Data section –
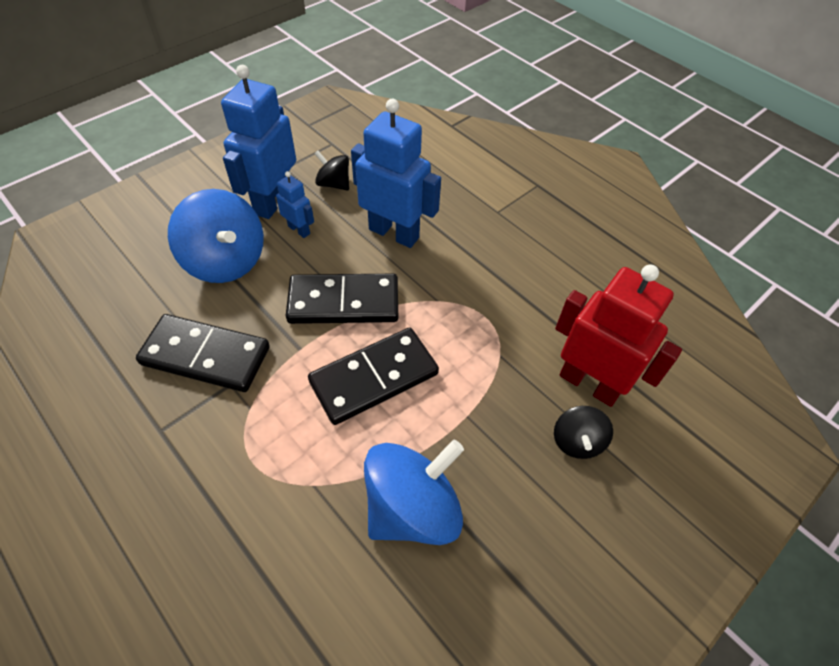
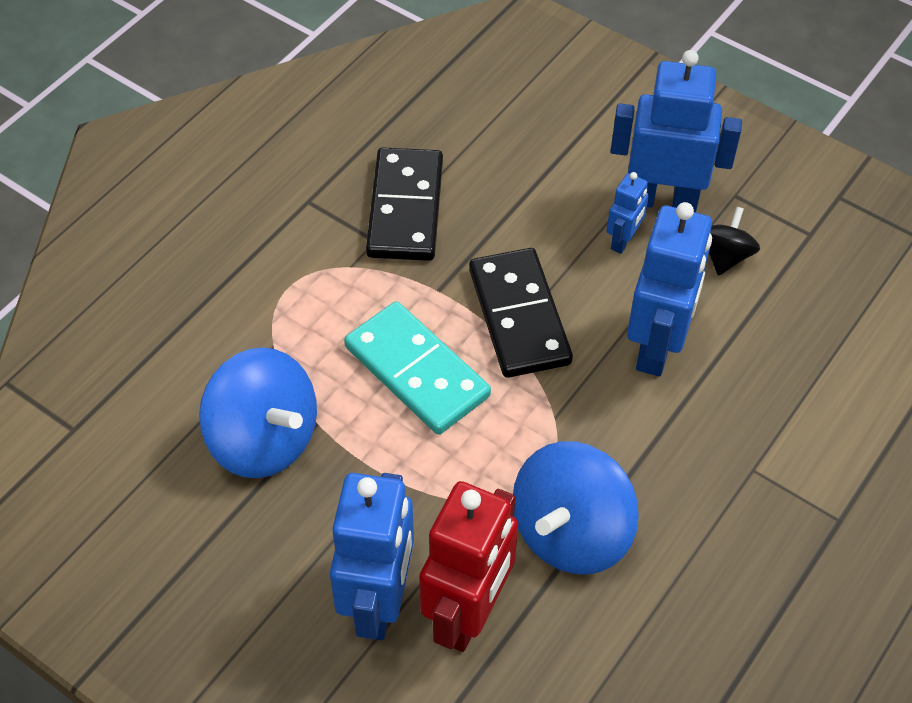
camera: 80 degrees right, 0 degrees up
(226, 261) = (545, 183): blue spinning top -> blue spinning top (571, 533)
(374, 378) = (416, 371): black domino -> turquoise domino
(577, 441) = (378, 602): black spinning top -> blue robot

Task to complete –
The pictures should not be reproduced; quote all of the other material exactly.

Result for this task –
camera: 80 degrees right, 0 degrees up
(226, 261) = (545, 183): blue spinning top -> blue spinning top (571, 533)
(374, 378) = (416, 371): black domino -> turquoise domino
(577, 441) = (378, 602): black spinning top -> blue robot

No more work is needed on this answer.